Task goal: Copy every line of the entries below that contains the string "kern". Case counts.
· · ·
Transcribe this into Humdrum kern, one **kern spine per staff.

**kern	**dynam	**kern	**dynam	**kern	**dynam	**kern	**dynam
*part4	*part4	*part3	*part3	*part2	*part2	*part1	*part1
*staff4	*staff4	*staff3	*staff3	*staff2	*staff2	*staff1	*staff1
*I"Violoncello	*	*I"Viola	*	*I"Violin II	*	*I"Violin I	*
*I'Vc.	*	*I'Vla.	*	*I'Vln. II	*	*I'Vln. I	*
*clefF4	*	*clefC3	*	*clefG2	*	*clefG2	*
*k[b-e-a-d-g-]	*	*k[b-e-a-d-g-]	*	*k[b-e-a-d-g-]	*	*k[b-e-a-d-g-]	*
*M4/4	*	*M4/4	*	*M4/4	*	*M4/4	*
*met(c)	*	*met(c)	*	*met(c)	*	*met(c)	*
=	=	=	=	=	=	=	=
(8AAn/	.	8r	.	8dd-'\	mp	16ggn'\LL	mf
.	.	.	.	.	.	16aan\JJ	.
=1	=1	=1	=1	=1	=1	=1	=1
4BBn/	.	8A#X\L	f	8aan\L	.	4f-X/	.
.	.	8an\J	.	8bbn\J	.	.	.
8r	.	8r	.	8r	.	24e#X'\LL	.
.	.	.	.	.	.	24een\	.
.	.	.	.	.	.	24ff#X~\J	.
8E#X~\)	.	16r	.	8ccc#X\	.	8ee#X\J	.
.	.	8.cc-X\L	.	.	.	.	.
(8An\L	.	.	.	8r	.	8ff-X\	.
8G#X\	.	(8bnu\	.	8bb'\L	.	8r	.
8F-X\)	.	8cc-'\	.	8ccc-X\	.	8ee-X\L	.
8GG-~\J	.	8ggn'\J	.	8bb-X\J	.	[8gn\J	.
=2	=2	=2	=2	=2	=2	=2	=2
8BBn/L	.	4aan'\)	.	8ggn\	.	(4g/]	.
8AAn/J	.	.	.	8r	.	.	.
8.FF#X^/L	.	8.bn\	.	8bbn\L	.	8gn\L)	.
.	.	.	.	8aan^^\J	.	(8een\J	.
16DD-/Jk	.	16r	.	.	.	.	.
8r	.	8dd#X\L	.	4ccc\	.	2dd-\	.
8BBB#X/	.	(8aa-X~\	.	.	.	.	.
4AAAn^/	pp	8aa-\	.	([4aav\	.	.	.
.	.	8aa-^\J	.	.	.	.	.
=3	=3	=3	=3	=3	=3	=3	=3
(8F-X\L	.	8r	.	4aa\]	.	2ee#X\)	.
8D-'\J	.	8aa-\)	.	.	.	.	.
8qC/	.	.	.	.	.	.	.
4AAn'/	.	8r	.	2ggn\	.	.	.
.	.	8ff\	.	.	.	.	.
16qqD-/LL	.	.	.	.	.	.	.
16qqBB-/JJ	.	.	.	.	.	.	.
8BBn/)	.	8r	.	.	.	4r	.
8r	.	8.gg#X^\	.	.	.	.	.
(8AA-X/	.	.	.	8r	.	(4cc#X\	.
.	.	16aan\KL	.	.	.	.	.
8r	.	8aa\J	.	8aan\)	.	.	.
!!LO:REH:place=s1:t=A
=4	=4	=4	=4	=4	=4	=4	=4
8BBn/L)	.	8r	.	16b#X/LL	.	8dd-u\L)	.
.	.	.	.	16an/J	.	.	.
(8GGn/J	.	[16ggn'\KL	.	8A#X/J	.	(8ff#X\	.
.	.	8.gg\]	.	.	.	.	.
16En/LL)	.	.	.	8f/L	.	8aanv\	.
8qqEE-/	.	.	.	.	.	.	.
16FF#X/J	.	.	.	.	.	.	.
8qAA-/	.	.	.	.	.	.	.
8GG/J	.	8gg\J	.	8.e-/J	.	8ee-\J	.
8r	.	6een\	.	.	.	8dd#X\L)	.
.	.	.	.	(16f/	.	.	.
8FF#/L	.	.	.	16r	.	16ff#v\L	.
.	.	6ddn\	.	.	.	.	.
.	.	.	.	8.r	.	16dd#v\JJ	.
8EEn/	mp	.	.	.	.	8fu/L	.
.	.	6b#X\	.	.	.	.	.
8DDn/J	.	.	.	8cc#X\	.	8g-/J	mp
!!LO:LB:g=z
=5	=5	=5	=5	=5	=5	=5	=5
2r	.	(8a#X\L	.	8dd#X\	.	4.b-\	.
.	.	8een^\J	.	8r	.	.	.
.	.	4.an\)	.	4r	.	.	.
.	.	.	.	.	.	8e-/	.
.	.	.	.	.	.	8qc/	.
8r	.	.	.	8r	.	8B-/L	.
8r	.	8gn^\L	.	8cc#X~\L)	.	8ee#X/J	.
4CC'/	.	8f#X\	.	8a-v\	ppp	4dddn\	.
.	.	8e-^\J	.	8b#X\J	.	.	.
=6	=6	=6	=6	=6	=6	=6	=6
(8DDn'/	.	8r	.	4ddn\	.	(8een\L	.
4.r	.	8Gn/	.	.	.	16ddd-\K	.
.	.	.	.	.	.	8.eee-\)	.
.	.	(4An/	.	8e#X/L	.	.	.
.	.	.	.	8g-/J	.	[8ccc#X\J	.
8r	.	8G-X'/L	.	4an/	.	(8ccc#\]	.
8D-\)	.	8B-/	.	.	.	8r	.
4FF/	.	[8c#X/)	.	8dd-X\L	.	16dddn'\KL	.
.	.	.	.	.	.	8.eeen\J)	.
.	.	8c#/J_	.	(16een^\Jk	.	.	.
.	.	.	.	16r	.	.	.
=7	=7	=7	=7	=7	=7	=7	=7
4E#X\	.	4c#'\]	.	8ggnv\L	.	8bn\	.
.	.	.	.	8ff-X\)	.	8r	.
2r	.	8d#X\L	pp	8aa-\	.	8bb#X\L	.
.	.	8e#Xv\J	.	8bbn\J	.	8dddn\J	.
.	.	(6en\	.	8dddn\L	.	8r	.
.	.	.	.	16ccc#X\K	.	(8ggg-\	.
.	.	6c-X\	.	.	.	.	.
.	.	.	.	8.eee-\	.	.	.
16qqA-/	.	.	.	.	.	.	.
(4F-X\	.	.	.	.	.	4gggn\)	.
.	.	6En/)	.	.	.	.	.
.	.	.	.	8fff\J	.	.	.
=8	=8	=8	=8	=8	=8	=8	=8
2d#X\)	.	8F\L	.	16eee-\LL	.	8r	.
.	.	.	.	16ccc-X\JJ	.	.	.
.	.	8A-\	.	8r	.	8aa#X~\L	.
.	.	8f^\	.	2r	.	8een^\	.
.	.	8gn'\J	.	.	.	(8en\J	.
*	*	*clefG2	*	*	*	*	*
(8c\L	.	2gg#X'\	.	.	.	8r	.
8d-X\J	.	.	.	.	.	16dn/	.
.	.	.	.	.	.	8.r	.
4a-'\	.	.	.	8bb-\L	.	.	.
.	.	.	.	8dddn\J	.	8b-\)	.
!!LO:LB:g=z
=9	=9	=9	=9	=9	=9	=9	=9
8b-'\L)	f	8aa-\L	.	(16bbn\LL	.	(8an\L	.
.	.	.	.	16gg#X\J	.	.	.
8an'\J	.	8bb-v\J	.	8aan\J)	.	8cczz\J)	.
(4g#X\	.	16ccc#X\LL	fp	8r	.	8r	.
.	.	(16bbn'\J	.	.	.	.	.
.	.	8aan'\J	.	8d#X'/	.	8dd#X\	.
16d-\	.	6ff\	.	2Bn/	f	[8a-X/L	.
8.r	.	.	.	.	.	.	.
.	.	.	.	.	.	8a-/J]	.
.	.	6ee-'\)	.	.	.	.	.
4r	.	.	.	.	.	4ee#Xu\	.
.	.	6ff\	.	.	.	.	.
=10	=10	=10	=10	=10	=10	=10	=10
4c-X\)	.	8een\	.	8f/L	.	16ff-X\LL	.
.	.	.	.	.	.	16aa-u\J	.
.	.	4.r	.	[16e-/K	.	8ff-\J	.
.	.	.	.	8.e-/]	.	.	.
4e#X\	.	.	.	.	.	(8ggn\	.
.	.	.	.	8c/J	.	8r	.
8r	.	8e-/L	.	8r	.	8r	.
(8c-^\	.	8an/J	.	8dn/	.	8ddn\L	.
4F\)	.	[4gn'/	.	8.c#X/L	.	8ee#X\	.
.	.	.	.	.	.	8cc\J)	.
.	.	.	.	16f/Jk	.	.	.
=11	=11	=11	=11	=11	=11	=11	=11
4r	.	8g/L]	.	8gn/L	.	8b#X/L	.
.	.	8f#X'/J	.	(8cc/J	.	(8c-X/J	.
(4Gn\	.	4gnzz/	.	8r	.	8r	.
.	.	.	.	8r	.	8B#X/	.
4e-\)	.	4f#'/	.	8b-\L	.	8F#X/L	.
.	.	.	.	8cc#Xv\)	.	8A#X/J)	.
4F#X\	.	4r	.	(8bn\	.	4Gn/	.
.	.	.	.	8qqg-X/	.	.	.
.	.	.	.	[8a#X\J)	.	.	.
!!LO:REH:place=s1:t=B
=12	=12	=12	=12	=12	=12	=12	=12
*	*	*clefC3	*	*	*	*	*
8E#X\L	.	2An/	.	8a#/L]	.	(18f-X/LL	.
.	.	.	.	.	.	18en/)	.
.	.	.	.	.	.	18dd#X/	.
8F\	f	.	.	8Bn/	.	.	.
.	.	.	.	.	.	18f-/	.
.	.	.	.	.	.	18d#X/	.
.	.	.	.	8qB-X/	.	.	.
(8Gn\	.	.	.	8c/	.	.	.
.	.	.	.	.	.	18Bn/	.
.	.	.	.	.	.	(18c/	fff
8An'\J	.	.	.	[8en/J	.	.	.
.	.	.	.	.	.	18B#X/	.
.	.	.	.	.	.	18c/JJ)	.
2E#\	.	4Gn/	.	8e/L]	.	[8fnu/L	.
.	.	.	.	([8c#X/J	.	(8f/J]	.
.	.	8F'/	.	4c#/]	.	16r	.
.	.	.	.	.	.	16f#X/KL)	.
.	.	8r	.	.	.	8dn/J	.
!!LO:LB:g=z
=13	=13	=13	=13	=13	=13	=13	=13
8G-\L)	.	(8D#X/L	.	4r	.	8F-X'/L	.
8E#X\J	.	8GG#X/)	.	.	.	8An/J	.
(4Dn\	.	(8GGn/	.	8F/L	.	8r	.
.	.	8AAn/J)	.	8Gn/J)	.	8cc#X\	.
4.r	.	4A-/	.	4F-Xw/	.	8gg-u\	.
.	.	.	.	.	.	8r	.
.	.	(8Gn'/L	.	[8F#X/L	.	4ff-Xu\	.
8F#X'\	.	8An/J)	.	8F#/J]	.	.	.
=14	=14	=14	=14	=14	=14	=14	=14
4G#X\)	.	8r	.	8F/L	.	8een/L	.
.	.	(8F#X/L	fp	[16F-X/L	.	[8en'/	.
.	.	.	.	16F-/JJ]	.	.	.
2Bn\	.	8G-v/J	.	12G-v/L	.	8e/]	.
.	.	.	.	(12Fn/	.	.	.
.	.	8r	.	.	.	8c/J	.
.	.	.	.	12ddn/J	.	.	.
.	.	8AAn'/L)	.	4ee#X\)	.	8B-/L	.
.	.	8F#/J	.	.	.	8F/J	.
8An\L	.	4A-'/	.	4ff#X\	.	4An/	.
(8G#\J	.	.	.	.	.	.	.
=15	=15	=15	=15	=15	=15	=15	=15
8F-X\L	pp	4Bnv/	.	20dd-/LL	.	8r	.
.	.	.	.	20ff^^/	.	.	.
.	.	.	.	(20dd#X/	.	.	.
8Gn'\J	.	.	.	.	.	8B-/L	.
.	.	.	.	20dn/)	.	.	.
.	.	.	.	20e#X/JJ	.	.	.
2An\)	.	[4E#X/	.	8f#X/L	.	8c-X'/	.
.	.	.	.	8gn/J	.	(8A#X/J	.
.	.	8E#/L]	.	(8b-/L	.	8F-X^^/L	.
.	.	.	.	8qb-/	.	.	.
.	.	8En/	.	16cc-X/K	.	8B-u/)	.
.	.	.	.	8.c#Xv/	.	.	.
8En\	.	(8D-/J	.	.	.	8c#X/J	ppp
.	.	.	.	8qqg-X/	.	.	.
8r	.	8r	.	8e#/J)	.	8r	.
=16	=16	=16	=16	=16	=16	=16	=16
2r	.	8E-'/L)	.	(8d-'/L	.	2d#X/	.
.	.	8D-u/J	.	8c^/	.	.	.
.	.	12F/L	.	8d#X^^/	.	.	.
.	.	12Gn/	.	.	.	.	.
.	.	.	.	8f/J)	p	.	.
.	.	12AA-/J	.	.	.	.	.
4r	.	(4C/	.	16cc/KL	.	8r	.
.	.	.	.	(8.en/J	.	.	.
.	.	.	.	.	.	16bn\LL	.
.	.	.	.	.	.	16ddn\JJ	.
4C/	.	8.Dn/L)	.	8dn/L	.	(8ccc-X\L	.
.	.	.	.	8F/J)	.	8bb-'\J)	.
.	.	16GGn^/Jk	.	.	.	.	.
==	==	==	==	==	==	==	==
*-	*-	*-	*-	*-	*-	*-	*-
· · ·
Full solution:
Transcribe this into Humdrum kern, one **kern spine per staff.
**kern	**dynam	**kern	**dynam	**kern	**dynam	**kern	**dynam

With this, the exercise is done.